▼

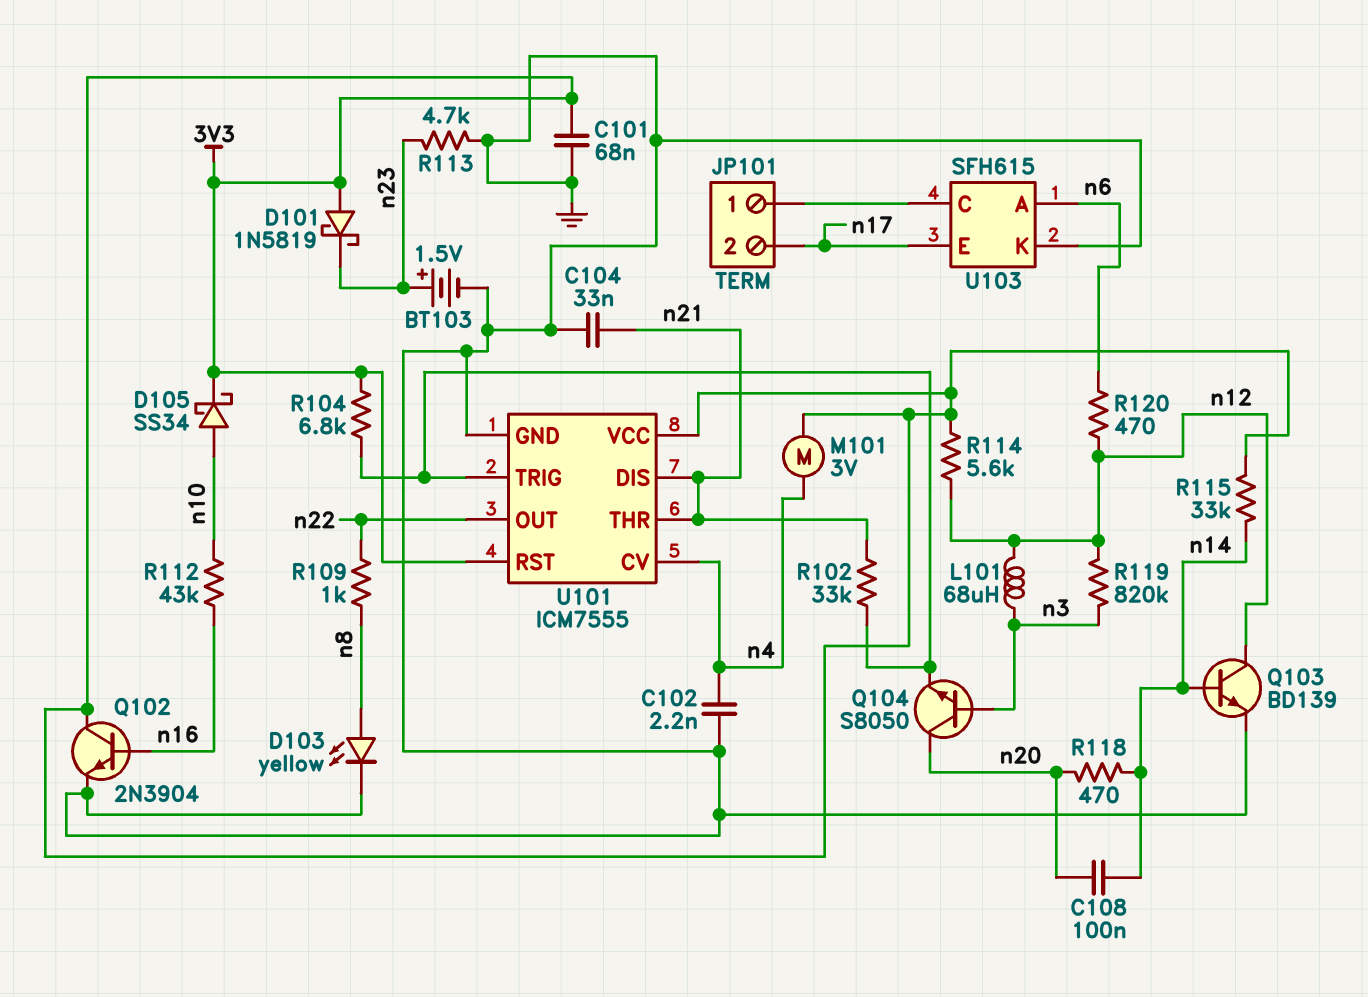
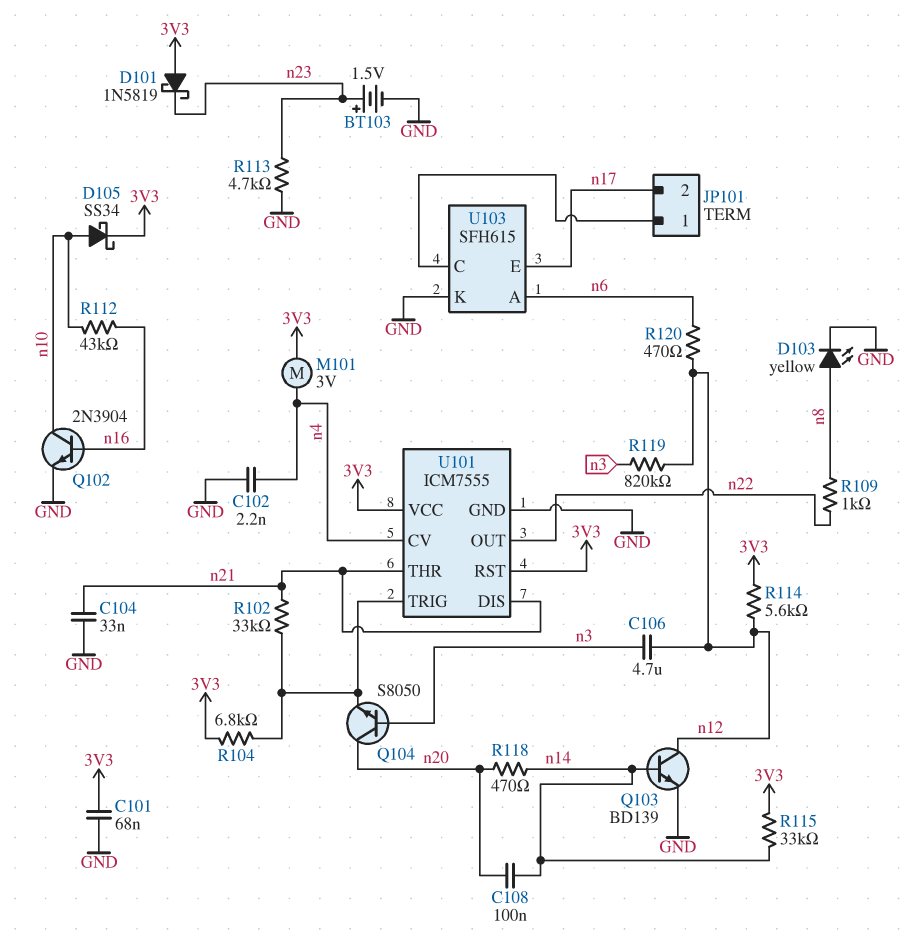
C106: none -> 4.7uF (n3, n12)
L101: 68uH (n3, n12) -> none
Q102: NPN 2N3904 (B n16, C 3V3, E GND) -> NPN 2N3904 (B n16, C n10, E GND)

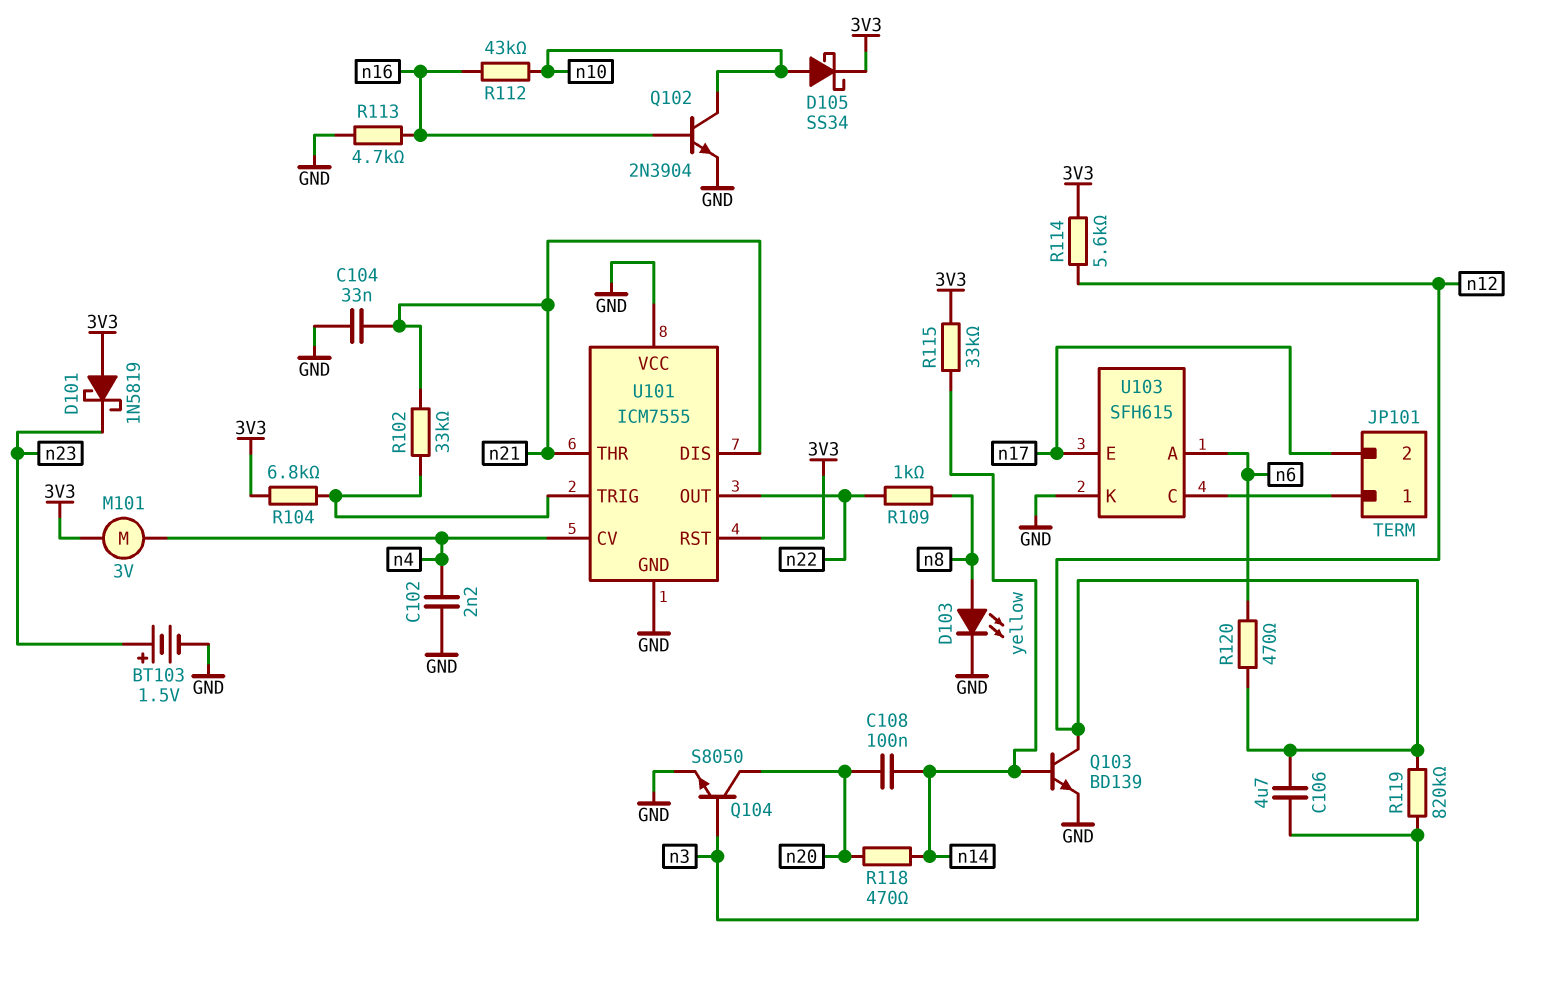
C101: 68nF (3V3, GND) -> none
Q104: NPN S8050 (B n3, C n20, E U101/TRIG) -> NPN S8050 (B n3, C n20, E GND)
R113: 4.7k (GND, n23) -> 4.7k (GND, n16)
U101 pin VCC: 3V3 -> GND

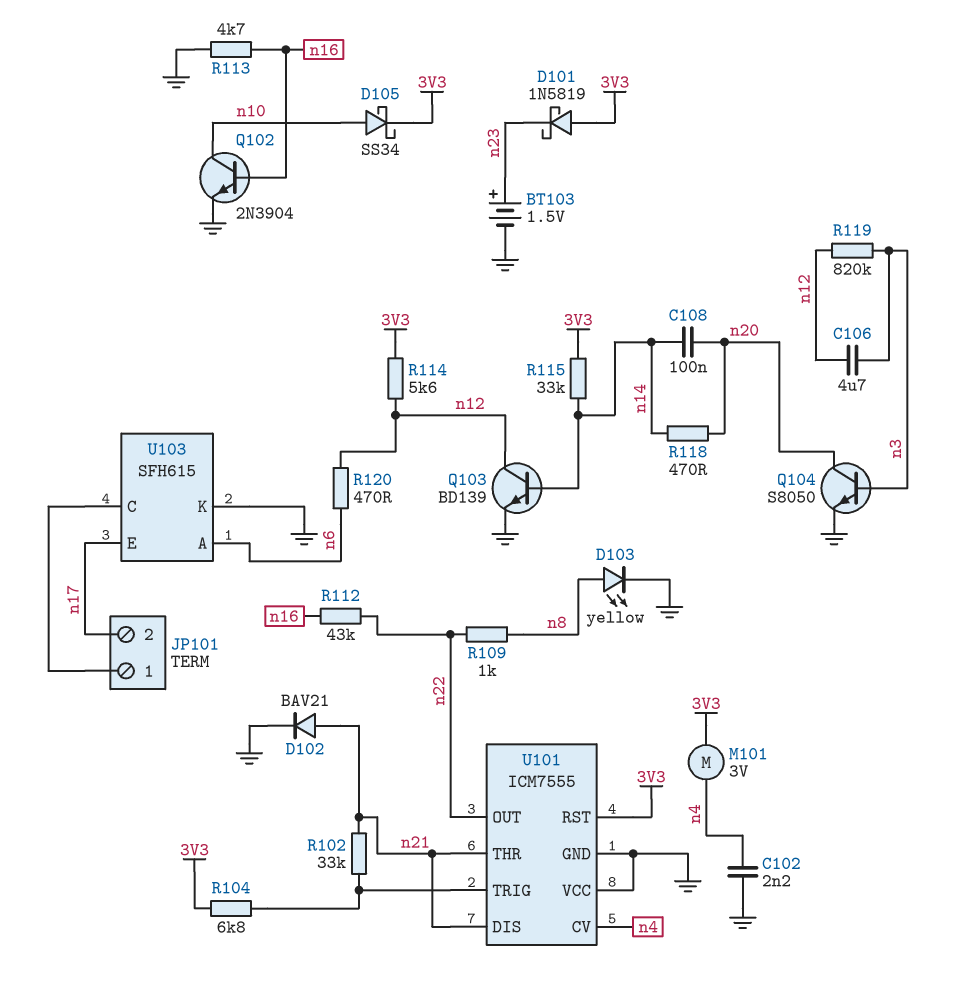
C104: 33nF (GND, n21) -> none
D102: none -> diode BAV21 (A n21, K GND)
R112: 43k (n10, n16) -> 43k (n16, n22)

▲

- _Problem requirements_
Where does the word "none" show up in the material? Copy out each line that has it.

- _Answer box_
C106: none -> 4.7uF (n3, n12)
L101: 68uH (n3, n12) -> none
C101: 68nF (3V3, GND) -> none
C104: 33nF (GND, n21) -> none
D102: none -> diode BAV21 (A n21, K GND)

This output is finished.